What to produce: From the records, copy out every line that contains the string "time".

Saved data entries
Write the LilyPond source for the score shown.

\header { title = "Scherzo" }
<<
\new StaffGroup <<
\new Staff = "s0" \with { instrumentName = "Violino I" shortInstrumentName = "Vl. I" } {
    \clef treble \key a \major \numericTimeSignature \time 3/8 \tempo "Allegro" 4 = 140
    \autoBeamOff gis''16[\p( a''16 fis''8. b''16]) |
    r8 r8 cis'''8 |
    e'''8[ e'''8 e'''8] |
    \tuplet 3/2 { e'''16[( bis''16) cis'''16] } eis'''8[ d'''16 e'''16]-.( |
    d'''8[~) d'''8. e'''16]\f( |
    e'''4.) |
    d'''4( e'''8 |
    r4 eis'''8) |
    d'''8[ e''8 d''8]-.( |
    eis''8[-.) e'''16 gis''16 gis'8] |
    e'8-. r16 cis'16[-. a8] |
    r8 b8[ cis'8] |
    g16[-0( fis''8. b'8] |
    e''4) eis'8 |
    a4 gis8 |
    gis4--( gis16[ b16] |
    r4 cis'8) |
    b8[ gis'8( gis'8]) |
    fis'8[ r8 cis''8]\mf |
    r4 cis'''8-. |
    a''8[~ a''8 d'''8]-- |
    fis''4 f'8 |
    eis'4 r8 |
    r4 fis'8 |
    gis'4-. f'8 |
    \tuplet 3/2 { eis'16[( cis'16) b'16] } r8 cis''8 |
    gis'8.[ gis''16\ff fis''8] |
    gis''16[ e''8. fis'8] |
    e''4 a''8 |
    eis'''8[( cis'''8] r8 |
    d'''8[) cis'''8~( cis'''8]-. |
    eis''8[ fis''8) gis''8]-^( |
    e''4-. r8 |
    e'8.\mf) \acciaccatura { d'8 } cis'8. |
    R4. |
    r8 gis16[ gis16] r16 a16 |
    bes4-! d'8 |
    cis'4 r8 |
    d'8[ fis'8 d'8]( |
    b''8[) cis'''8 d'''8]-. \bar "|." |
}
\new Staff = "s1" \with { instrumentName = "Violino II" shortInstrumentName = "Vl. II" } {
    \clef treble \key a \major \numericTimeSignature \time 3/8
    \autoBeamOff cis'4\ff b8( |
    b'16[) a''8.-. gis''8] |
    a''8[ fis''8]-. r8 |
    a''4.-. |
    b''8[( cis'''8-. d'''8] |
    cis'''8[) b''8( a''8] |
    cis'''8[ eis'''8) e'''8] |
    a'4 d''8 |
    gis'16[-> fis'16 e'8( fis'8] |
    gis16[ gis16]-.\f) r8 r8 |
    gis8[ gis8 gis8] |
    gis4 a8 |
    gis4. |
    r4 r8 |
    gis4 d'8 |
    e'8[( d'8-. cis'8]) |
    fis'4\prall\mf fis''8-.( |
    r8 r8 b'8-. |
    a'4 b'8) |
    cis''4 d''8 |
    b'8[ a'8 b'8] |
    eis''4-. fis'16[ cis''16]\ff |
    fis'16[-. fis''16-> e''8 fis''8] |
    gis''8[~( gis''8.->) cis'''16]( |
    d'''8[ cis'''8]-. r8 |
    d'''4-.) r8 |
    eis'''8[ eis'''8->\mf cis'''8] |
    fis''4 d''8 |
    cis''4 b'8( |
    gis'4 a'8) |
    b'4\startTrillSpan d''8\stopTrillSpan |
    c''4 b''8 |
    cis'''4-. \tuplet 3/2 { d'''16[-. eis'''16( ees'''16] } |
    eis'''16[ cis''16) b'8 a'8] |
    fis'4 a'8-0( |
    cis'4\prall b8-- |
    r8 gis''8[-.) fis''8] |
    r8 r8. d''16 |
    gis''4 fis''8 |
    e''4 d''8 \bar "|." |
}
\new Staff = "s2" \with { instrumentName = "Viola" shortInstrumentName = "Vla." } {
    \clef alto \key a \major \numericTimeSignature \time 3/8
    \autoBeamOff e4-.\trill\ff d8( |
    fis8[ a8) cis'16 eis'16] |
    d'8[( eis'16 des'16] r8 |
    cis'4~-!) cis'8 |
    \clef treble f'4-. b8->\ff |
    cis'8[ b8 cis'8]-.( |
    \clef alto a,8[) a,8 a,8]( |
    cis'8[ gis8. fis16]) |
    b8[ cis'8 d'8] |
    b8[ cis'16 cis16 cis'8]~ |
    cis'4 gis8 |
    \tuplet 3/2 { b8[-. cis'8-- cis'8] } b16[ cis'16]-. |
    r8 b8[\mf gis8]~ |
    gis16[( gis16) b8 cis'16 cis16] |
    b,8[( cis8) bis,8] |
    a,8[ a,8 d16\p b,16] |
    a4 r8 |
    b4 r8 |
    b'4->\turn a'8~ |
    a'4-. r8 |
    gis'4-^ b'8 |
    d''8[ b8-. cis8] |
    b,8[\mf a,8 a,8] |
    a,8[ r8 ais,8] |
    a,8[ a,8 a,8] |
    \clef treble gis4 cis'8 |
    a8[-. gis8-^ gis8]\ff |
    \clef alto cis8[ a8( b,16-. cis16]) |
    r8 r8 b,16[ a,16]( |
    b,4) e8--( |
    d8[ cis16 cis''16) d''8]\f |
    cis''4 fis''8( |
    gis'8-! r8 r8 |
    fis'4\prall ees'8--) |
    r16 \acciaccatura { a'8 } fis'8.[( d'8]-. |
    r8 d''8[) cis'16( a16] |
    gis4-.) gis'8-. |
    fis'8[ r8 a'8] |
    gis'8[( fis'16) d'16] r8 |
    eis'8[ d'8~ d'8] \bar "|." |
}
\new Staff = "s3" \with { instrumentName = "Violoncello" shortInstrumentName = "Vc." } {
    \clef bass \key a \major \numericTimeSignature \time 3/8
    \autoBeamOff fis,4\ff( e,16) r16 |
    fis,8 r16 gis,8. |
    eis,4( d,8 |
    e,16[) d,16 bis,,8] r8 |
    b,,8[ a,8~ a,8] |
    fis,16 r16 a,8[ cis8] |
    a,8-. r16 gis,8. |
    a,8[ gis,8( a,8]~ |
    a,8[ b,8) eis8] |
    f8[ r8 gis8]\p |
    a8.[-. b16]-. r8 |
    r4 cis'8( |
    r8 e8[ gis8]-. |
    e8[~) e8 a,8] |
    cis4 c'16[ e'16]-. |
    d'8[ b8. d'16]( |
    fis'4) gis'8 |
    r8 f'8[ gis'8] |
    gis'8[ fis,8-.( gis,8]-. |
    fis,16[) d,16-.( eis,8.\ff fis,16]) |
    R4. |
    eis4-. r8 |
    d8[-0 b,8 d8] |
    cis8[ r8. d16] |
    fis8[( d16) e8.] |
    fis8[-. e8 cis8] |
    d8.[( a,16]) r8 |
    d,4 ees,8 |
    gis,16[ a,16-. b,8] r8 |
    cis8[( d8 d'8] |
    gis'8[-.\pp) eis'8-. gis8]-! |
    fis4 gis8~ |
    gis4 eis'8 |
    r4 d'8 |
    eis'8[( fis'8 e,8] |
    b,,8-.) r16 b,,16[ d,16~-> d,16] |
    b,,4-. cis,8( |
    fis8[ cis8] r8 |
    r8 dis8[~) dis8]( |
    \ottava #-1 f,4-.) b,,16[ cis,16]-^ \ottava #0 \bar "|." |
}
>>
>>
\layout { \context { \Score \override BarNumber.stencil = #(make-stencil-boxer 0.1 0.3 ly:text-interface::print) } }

Answer to the problem:
    \clef treble \key a \major \numericTimeSignature \time 3/8 \tempo "Allegro" 4 = 140
    \clef treble \key a \major \numericTimeSignature \time 3/8
    \clef alto \key a \major \numericTimeSignature \time 3/8
    \clef bass \key a \major \numericTimeSignature \time 3/8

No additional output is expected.